• [AIM OF THE TASK]: Scan the entries below. Report each line where the string "white" occurs.

• [DATASET RECORDS]:
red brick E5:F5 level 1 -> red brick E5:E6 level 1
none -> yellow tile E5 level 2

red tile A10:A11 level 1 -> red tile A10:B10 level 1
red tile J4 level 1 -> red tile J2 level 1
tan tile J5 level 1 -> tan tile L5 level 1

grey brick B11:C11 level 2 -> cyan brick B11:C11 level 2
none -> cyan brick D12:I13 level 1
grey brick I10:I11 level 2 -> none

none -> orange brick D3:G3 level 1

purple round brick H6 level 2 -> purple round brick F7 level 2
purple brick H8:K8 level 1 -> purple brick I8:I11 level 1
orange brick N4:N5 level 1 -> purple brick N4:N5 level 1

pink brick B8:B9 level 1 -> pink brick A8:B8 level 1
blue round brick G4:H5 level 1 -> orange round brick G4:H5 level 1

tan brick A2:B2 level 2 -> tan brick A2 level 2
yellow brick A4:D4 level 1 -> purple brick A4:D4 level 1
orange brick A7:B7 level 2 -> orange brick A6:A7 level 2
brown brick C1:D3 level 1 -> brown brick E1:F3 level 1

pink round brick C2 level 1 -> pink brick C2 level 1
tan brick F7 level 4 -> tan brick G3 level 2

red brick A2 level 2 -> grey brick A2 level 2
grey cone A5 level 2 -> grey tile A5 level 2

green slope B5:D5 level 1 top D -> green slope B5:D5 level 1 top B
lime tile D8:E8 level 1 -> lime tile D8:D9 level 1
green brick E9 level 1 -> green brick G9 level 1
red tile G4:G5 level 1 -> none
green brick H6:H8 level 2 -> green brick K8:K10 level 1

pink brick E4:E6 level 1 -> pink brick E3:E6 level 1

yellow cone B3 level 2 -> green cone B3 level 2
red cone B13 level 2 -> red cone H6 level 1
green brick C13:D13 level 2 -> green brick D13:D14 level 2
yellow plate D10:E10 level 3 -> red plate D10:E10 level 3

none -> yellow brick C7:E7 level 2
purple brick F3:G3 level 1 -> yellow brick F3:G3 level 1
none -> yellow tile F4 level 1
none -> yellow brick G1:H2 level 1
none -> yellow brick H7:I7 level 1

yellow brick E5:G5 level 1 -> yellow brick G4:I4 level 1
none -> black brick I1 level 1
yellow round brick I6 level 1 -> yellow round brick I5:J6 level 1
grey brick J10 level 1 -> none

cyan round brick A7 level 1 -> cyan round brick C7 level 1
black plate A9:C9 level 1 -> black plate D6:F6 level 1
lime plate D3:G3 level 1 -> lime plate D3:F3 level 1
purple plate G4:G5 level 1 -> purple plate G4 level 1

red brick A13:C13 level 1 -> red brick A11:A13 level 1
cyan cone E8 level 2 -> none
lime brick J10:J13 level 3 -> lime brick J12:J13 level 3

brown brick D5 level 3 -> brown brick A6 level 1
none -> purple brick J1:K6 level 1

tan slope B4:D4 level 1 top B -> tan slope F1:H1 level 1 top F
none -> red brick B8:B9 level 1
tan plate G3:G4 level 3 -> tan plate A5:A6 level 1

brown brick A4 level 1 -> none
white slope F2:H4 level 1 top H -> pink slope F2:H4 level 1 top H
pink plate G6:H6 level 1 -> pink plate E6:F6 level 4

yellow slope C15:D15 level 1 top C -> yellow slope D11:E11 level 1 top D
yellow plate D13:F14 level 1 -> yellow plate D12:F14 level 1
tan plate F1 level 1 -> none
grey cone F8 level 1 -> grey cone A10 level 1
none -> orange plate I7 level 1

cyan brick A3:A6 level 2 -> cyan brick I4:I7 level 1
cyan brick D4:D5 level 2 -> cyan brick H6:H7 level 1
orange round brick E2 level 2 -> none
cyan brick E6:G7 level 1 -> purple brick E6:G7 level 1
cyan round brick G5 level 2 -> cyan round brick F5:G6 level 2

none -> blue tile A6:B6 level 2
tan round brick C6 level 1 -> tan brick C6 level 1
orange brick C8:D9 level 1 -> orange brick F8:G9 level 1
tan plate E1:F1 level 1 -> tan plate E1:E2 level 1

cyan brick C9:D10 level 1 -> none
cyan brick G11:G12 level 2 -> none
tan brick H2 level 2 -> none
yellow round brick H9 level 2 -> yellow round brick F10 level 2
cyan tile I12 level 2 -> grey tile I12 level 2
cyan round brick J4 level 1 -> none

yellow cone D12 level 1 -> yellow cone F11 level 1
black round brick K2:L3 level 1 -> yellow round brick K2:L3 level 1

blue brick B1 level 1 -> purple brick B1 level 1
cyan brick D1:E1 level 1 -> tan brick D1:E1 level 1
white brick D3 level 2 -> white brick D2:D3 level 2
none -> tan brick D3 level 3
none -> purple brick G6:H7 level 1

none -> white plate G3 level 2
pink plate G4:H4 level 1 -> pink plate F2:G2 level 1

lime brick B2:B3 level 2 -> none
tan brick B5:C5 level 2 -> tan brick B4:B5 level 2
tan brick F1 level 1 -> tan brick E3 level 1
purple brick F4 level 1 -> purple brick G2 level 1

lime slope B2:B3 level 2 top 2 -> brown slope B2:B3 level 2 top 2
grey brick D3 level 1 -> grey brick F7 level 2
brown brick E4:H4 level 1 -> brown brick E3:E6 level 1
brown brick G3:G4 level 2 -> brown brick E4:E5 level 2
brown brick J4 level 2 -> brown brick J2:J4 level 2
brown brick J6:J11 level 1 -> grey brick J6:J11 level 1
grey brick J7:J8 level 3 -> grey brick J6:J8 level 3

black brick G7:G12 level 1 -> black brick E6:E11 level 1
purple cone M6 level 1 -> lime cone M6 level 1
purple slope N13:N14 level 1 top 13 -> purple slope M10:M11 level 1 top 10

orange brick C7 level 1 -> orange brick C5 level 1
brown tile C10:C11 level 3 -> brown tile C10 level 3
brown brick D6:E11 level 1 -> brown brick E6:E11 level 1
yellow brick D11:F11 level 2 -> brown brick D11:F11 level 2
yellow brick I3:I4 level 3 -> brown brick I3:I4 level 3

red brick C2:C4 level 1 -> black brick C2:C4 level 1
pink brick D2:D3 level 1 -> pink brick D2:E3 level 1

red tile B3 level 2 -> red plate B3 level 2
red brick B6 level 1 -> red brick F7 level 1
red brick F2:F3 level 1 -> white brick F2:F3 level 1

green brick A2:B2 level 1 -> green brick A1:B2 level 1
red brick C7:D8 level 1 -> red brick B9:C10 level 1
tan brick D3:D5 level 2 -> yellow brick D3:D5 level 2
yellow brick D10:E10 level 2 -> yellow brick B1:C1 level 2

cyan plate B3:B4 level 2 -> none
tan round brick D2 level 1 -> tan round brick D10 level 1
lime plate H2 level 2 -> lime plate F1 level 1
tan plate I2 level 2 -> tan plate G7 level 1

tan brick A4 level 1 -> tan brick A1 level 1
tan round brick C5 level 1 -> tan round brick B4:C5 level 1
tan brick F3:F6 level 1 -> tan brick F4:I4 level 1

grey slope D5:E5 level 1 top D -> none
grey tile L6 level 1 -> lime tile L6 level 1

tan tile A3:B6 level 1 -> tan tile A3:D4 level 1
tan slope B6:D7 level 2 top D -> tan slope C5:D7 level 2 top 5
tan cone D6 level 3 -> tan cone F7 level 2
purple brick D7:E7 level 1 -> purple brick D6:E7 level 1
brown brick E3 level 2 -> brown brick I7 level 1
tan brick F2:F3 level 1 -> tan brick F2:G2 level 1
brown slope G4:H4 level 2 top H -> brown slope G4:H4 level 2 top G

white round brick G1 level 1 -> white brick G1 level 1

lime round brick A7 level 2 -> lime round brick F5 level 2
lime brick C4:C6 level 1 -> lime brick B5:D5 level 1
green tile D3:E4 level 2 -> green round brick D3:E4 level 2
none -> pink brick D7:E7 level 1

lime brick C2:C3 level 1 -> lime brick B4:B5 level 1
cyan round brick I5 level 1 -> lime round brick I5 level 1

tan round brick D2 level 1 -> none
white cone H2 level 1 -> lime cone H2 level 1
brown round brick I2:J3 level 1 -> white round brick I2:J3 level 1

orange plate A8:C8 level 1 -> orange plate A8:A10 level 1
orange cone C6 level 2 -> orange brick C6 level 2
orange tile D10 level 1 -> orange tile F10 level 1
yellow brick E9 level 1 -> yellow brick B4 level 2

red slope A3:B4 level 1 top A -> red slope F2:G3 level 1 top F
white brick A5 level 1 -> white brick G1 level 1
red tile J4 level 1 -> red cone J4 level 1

• [YOUR RESPONSE]:
white slope F2:H4 level 1 top H -> pink slope F2:H4 level 1 top H
white brick D3 level 2 -> white brick D2:D3 level 2
none -> white plate G3 level 2
red brick F2:F3 level 1 -> white brick F2:F3 level 1
white round brick G1 level 1 -> white brick G1 level 1
white cone H2 level 1 -> lime cone H2 level 1
brown round brick I2:J3 level 1 -> white round brick I2:J3 level 1
white brick A5 level 1 -> white brick G1 level 1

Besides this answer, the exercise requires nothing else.